### Exercise description
Starting with the line that contains "none -> white tile E5:F5 level 1", return every line through the end of the listing below exactly as written. Omit the pictures.

=== Input data ===

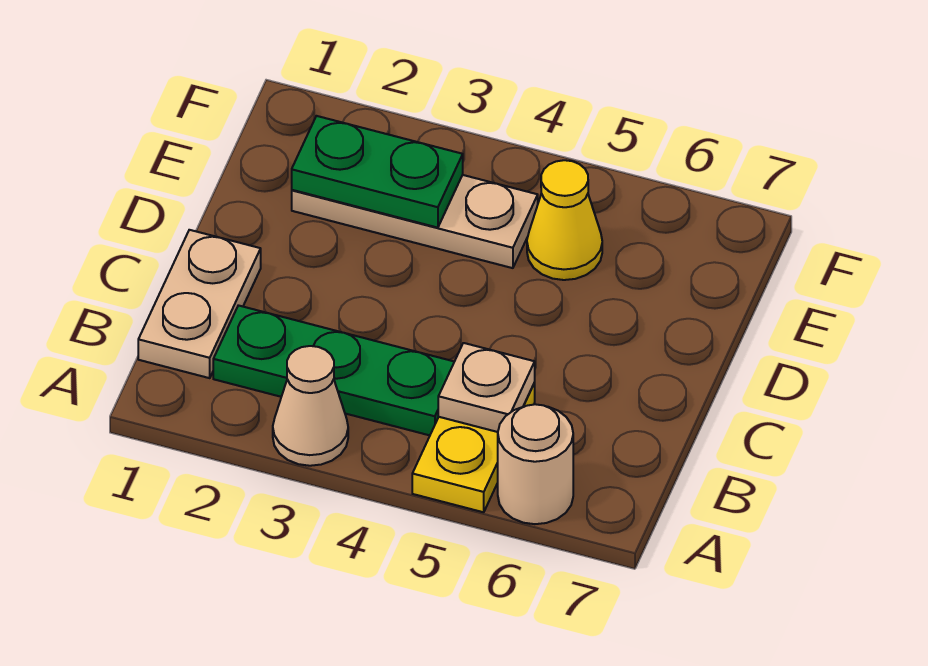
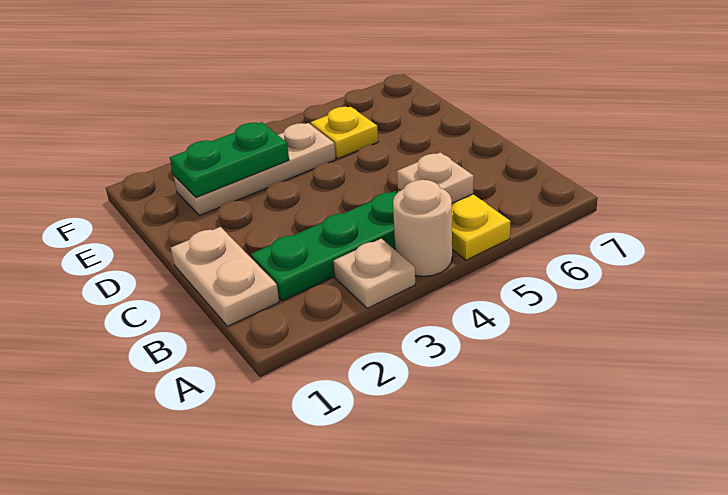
tan cone A3 level 1 -> tan plate A3 level 1
tan round brick A6 level 1 -> tan round brick A4 level 1
yellow cone E5 level 1 -> yellow plate E5 level 1

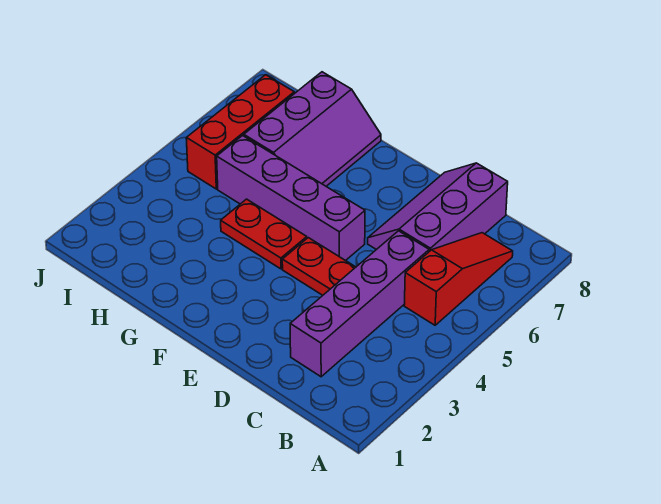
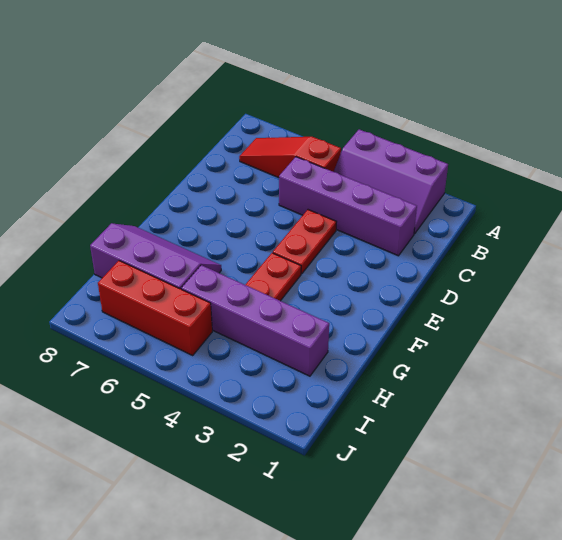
purple slope C6:D8 level 1 top C -> purple slope A2:B4 level 1 top A
purple brick E5:H5 level 1 -> purple brick H2:H5 level 1

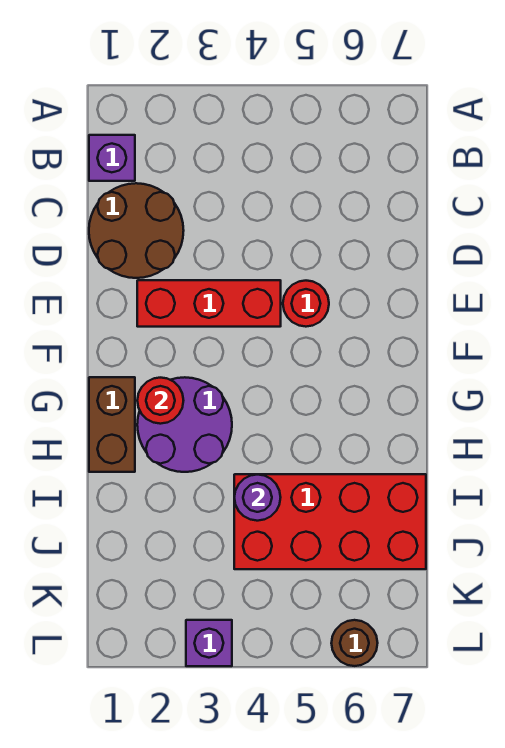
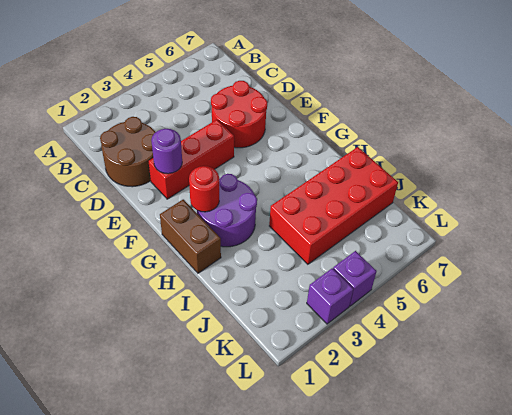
purple brick B1 level 1 -> purple brick L4 level 1
red round brick E5 level 1 -> red round brick D5:E6 level 1
purple round brick I4 level 2 -> purple round brick E2 level 2
brown round brick L6 level 1 -> none

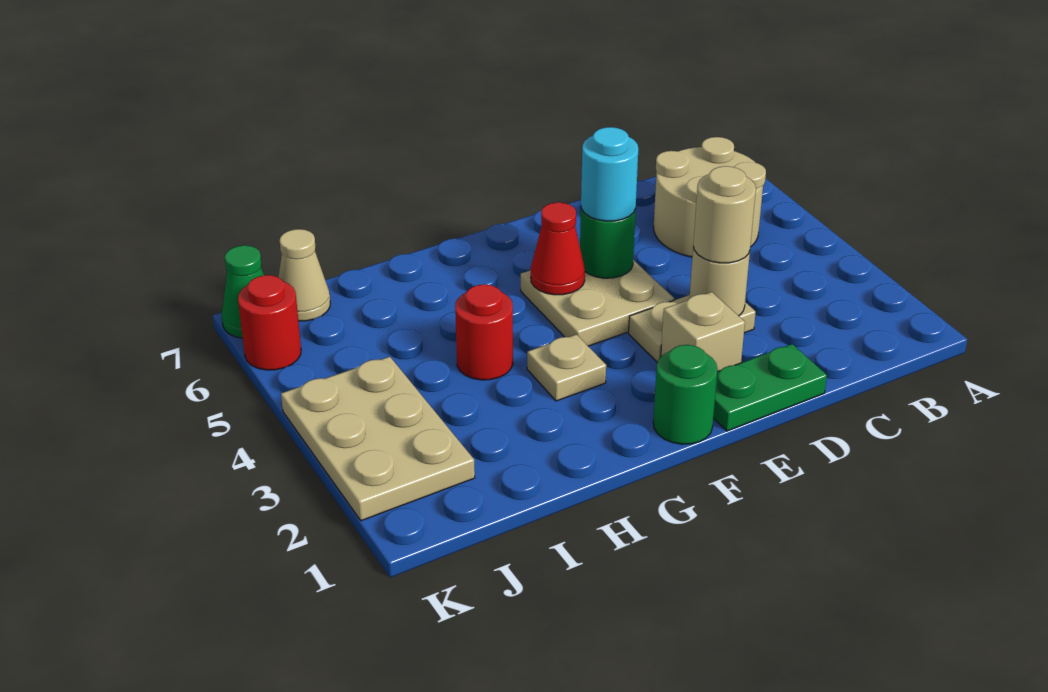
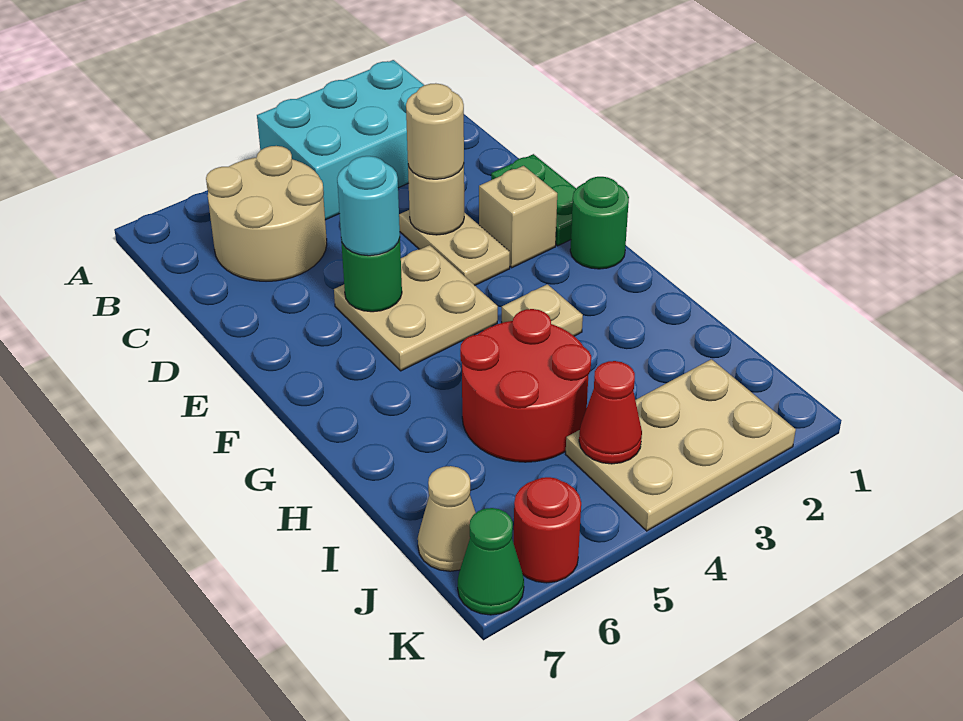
none -> cyan brick A2:B4 level 1
red cone F5 level 2 -> red cone J4 level 2
red round brick H4 level 1 -> red round brick H4:I5 level 1

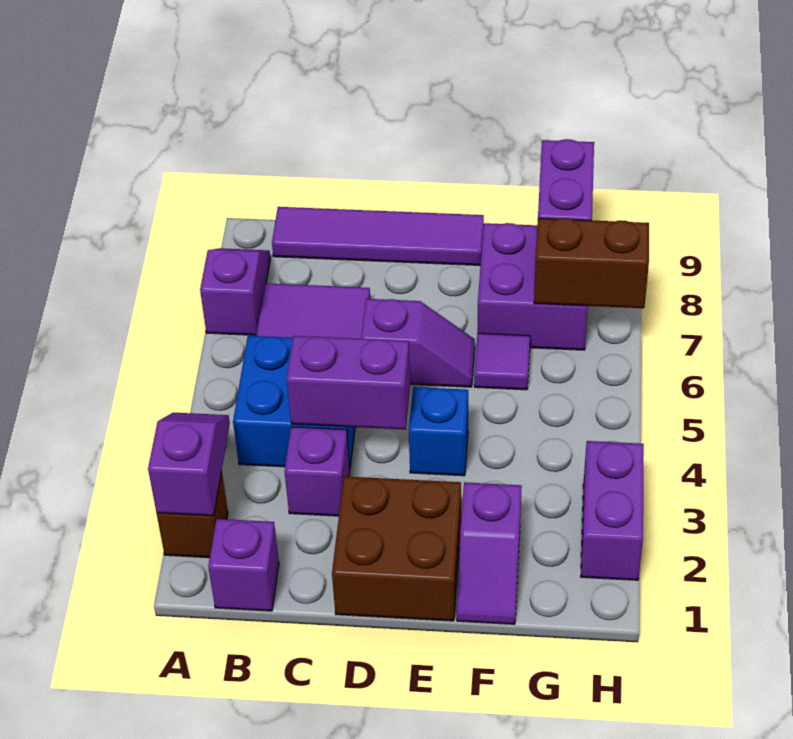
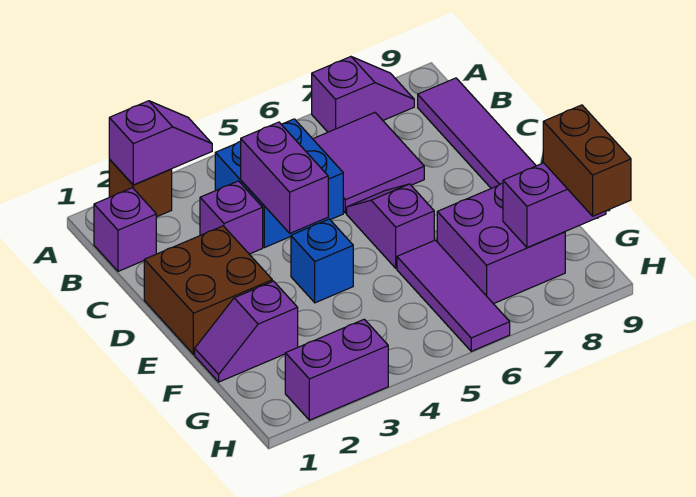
purple slope D6:E6 level 1 top D -> purple slope D6:E6 level 1 top E
purple tile F6 level 1 -> purple tile F6:H6 level 1
brown brick G7:H7 level 2 -> brown brick G9:H9 level 3

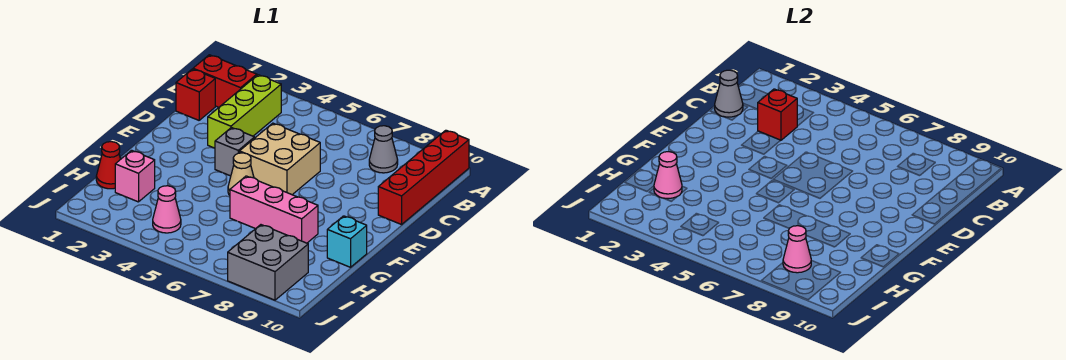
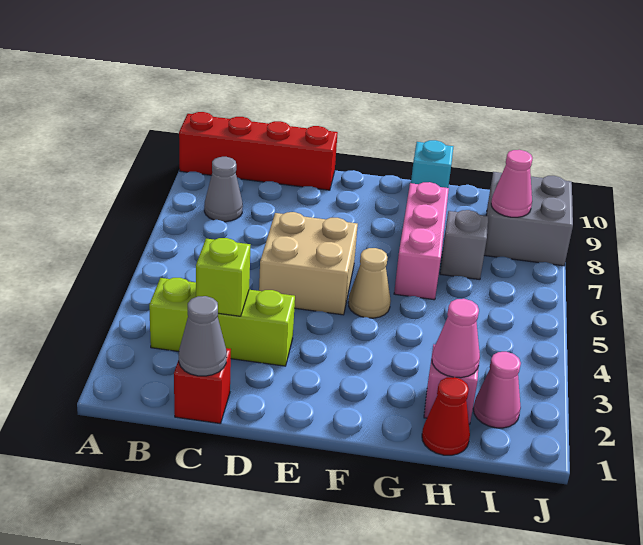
red brick B1:B2 level 1 -> none
red brick C3 level 2 -> lime brick C3 level 2
grey brick E4 level 1 -> grey brick H7 level 1
pink cone I4 level 1 -> pink cone I2 level 1

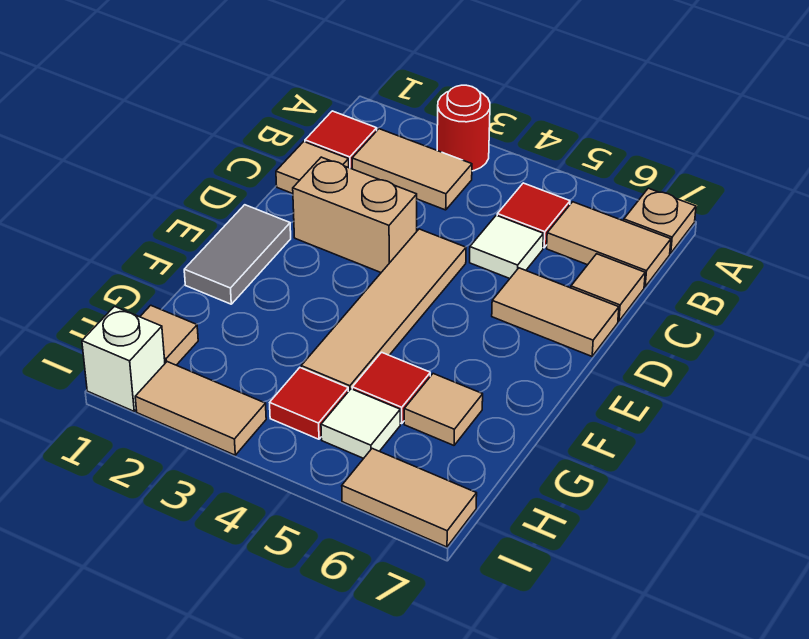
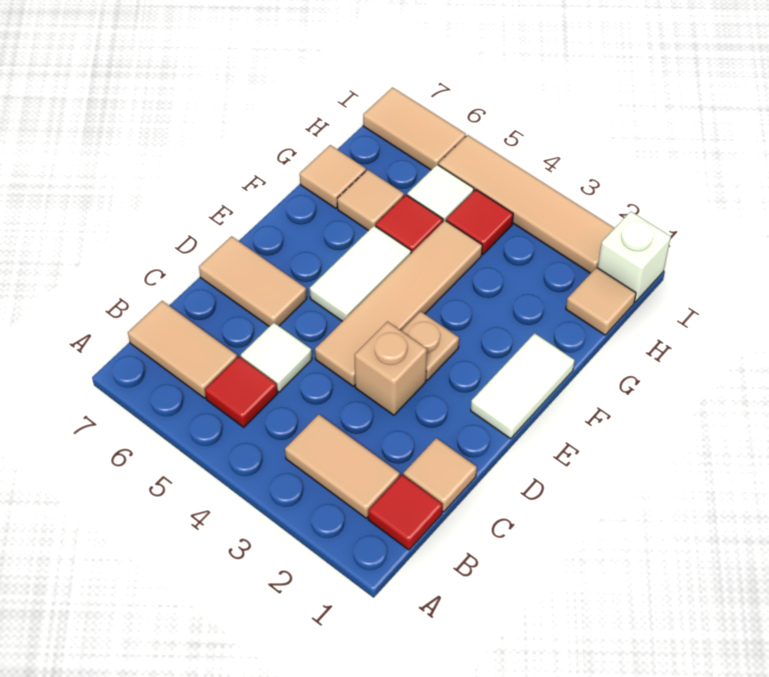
red round brick A3 level 1 -> none
tan plate A7 level 1 -> tan plate E3 level 1
tan tile C7 level 1 -> tan tile G7 level 1
tan brick D2:D3 level 1 -> tan brick D3 level 1
grey tile E1:F1 level 1 -> white tile E1:F1 level 1
none -> white tile E5:F5 level 1
tan tile I2:I3 level 1 -> tan tile I2:I5 level 1

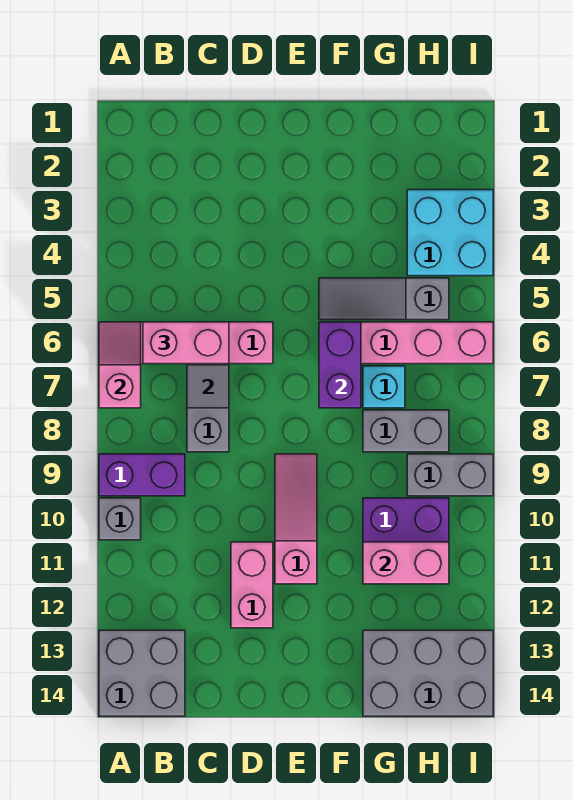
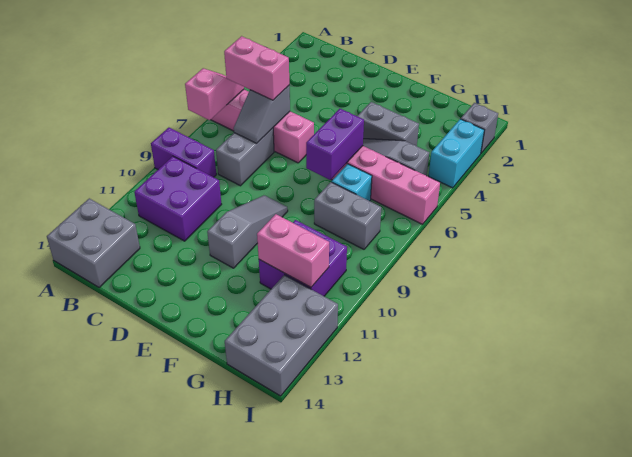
grey brick A10 level 1 -> grey brick I2 level 1
none -> purple brick B10:C11 level 1
pink brick D11:D12 level 1 -> none
pink slope E9:E11 level 1 top 11 -> grey slope E9:E11 level 1 top 11
grey brick G13:I14 level 1 -> grey brick H12:I14 level 1
cyan brick H3:I4 level 1 -> cyan brick I3:I4 level 1
grey brick H9:I9 level 1 -> grey brick F4:G4 level 1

===

### Exercise answer
none -> white tile E5:F5 level 1
tan tile I2:I3 level 1 -> tan tile I2:I5 level 1

grey brick A10 level 1 -> grey brick I2 level 1
none -> purple brick B10:C11 level 1
pink brick D11:D12 level 1 -> none
pink slope E9:E11 level 1 top 11 -> grey slope E9:E11 level 1 top 11
grey brick G13:I14 level 1 -> grey brick H12:I14 level 1
cyan brick H3:I4 level 1 -> cyan brick I3:I4 level 1
grey brick H9:I9 level 1 -> grey brick F4:G4 level 1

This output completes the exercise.